• _WHAT YOU SHOULD DO_
Using only the records, tally the lines with "switch" in them and state that total by itself.

(Stored entries)
---
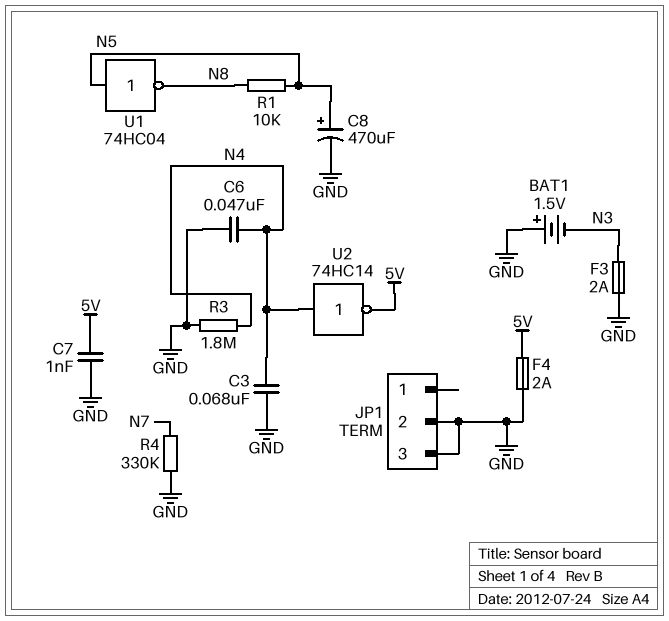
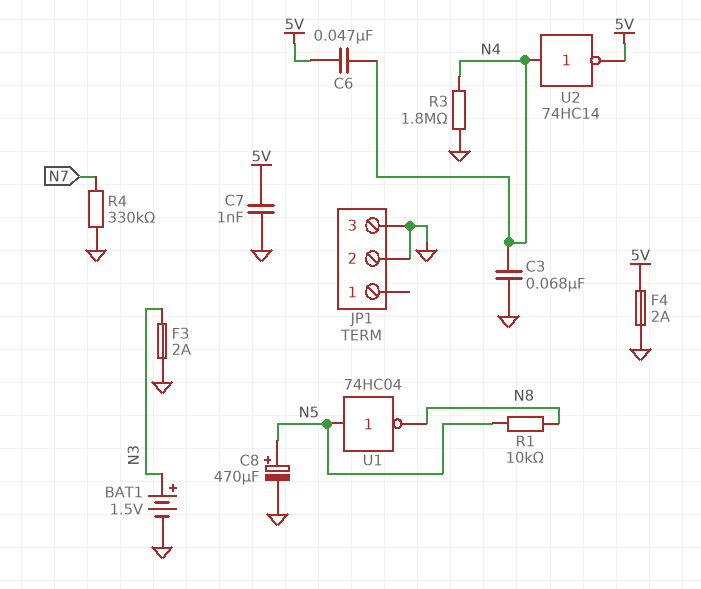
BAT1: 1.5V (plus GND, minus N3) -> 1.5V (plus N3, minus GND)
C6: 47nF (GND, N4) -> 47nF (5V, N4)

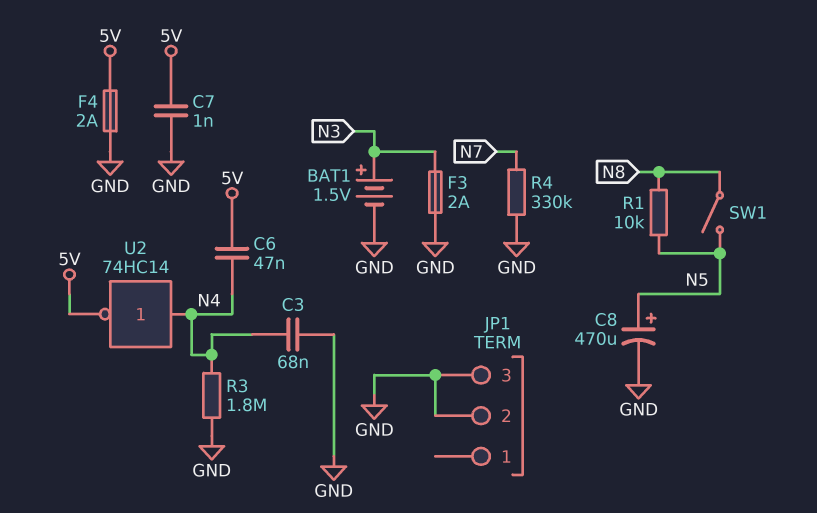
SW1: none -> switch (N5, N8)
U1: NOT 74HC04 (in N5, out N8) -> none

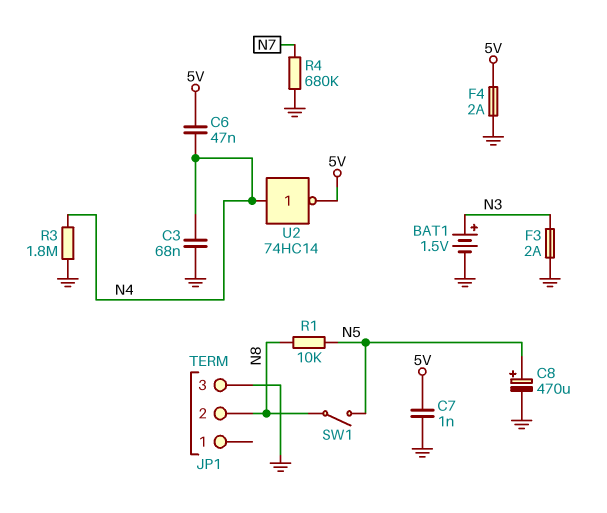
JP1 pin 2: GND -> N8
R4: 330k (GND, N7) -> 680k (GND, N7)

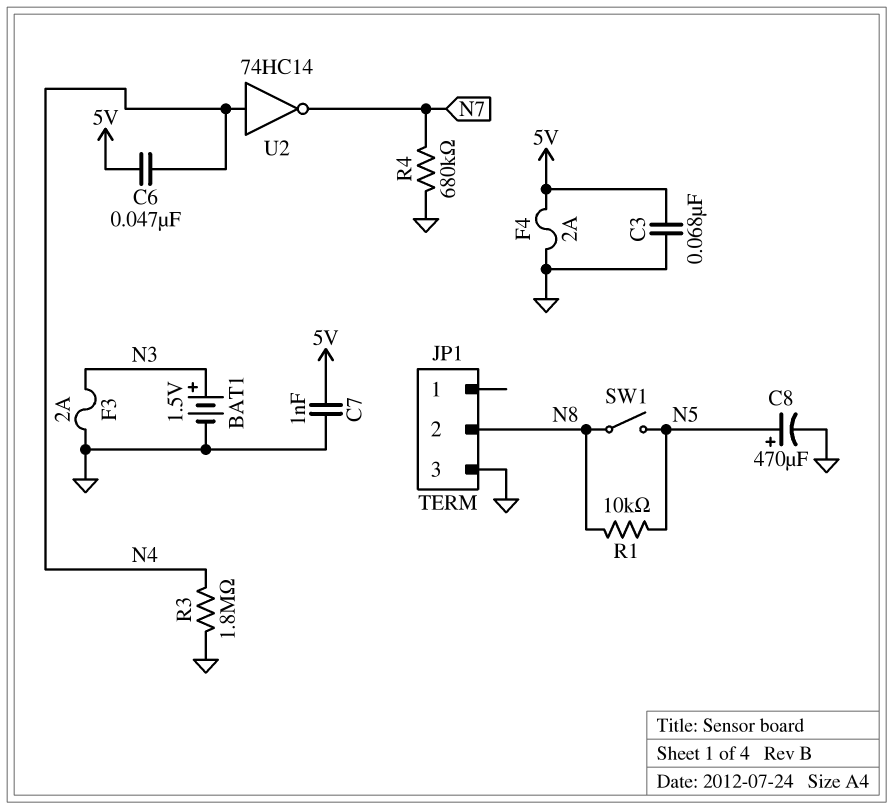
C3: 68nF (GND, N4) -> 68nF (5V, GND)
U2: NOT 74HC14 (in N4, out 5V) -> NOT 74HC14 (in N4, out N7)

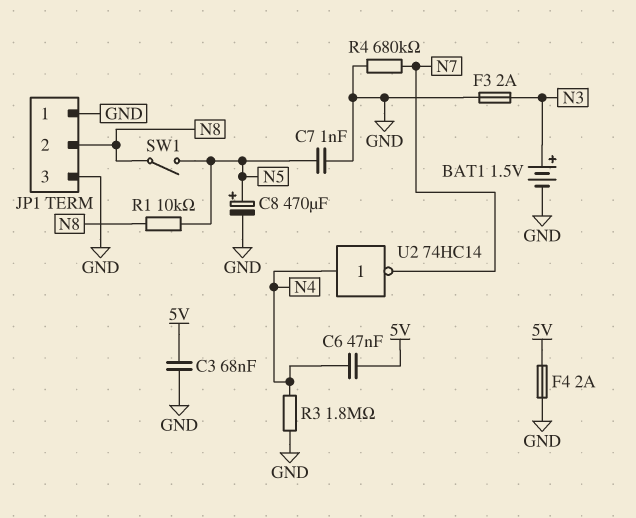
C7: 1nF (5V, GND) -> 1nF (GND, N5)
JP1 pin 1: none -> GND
---
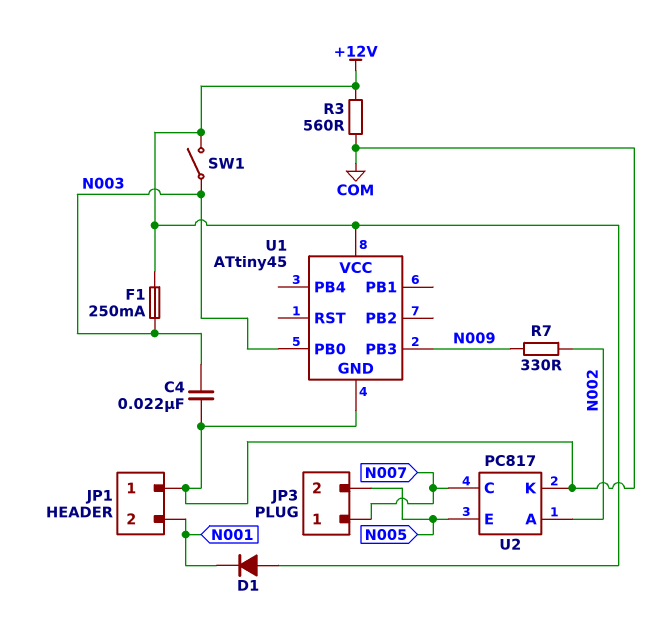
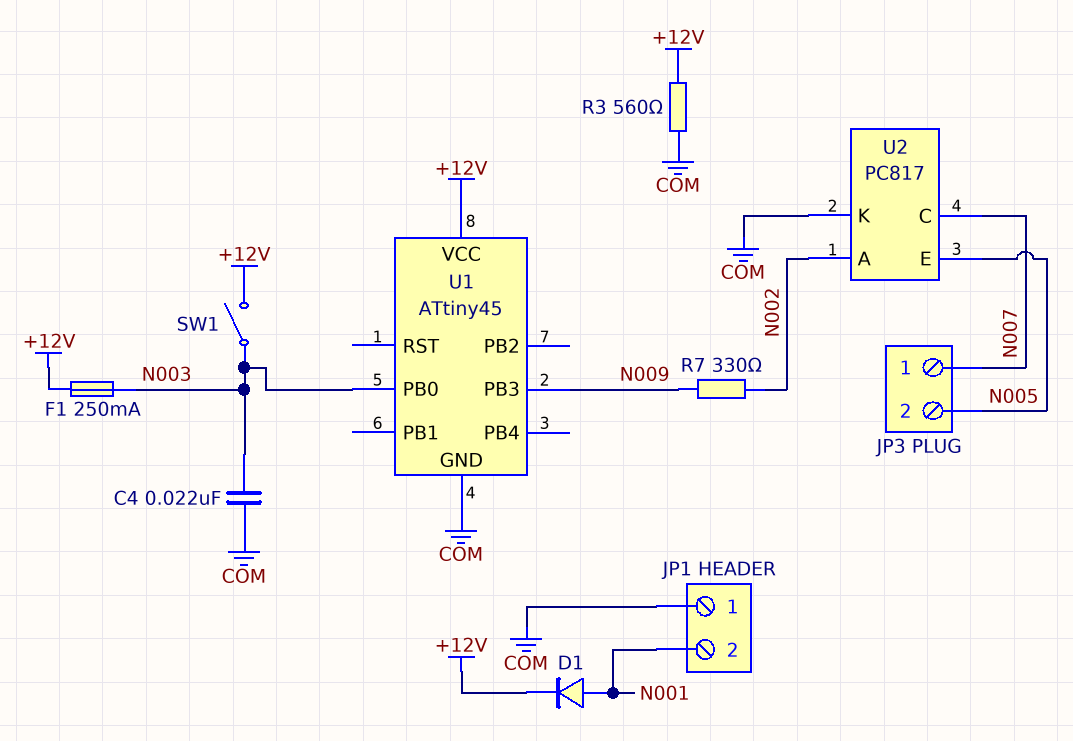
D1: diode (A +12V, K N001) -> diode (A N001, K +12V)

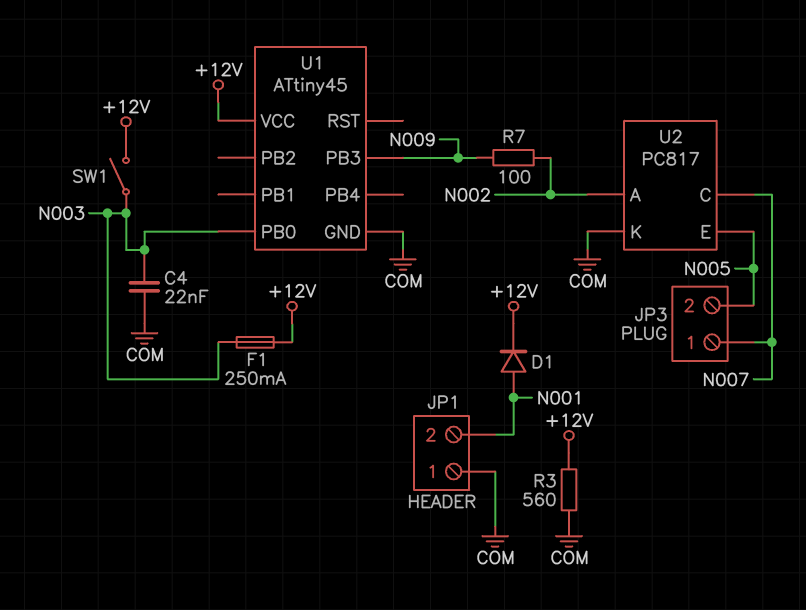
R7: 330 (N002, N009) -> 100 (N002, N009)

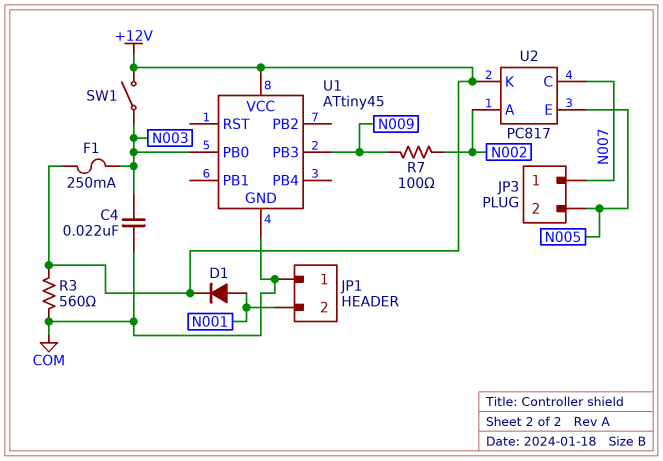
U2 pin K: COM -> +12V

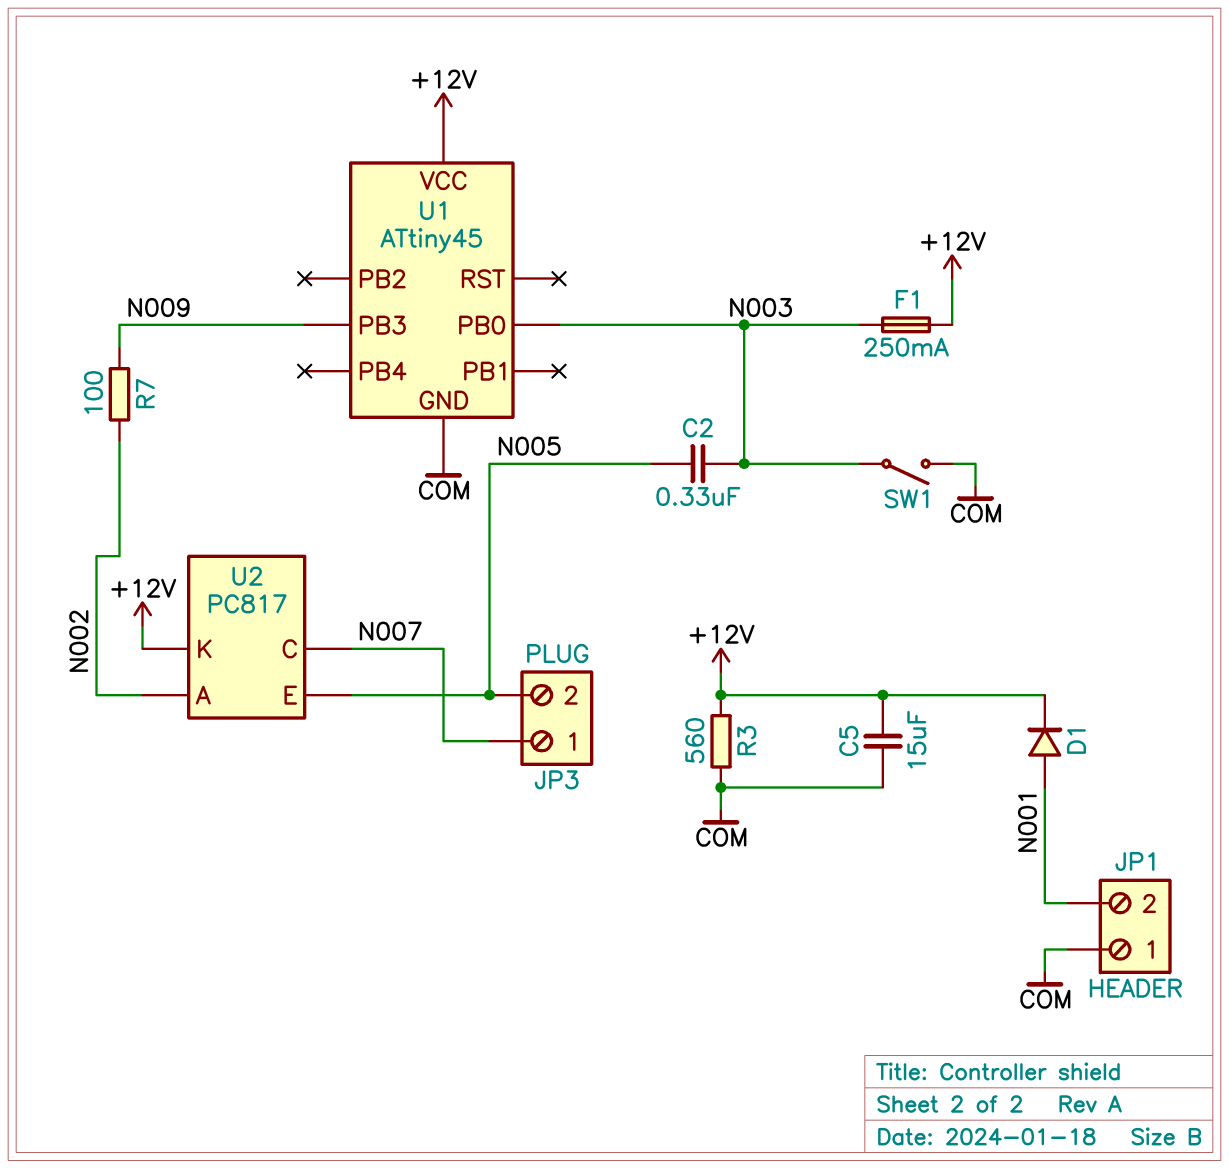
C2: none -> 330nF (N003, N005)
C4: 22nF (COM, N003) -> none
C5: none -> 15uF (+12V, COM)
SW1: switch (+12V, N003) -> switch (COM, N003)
---
• _RESULT OF THIS EXERCISE_
2